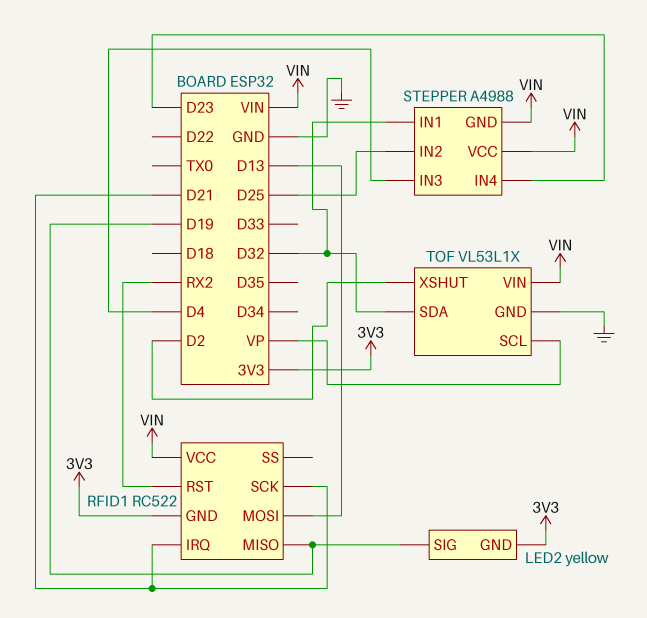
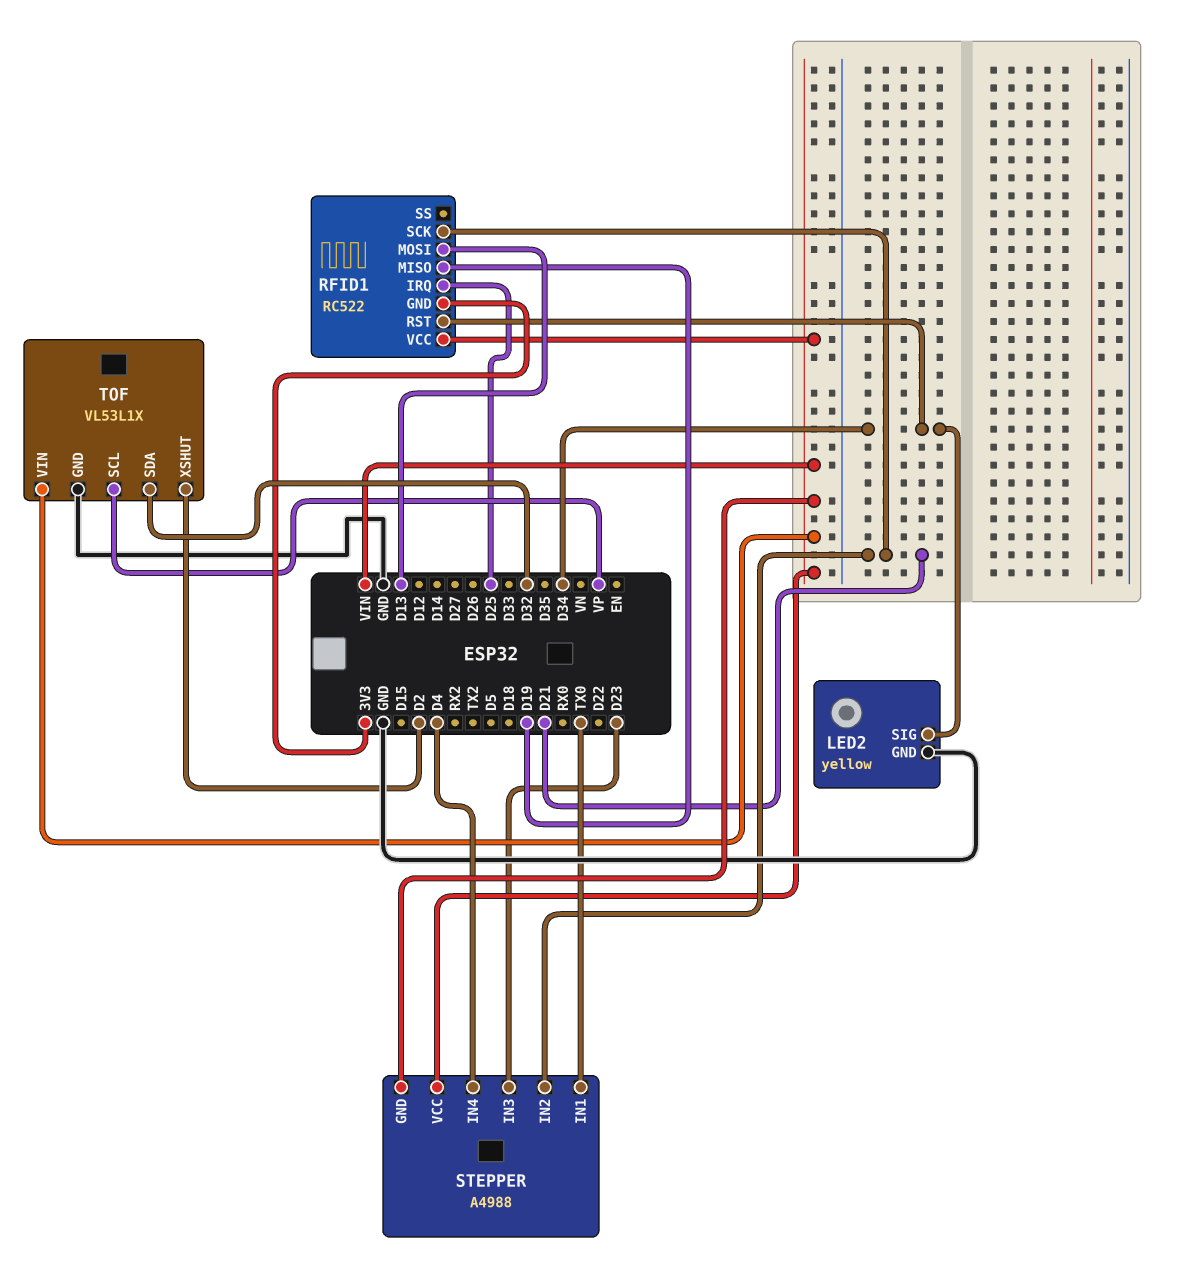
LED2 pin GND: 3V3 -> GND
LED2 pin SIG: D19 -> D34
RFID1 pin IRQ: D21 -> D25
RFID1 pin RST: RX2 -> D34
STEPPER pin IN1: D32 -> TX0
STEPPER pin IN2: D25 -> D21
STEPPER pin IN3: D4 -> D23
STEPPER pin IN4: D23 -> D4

------------------------------------

Give back each line above verbatim, dropping every picture.

SOLVED PROBLEM —
LED2 pin GND: 3V3 -> GND
LED2 pin SIG: D19 -> D34
RFID1 pin IRQ: D21 -> D25
RFID1 pin RST: RX2 -> D34
STEPPER pin IN1: D32 -> TX0
STEPPER pin IN2: D25 -> D21
STEPPER pin IN3: D4 -> D23
STEPPER pin IN4: D23 -> D4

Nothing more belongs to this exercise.